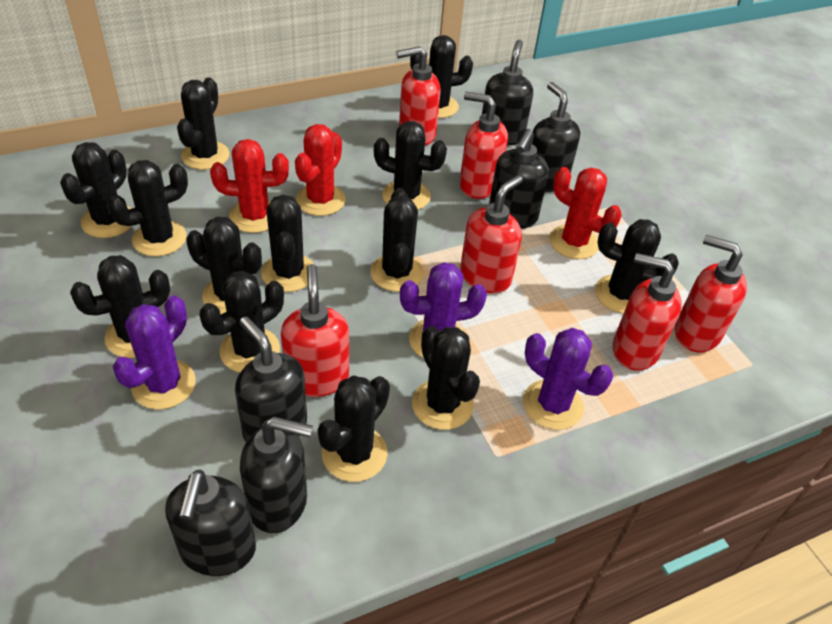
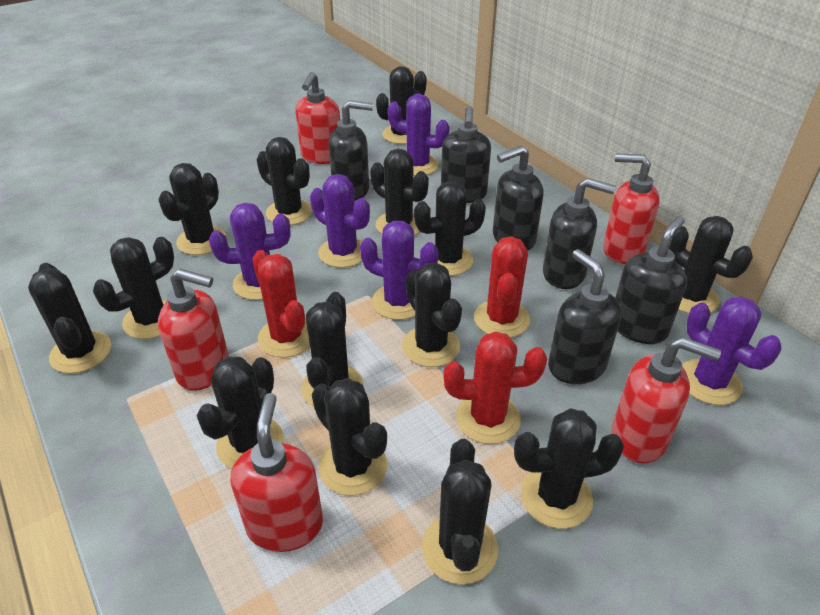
black cactus: 13 -> 14
purple cactus: 3 -> 5
red soap dispenser: 6 -> 5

TO DO: Go through the lines above and write each one out verbatim, skipping the pictures.

WRITTEN SOLUTION:
black cactus: 13 -> 14
purple cactus: 3 -> 5
red soap dispenser: 6 -> 5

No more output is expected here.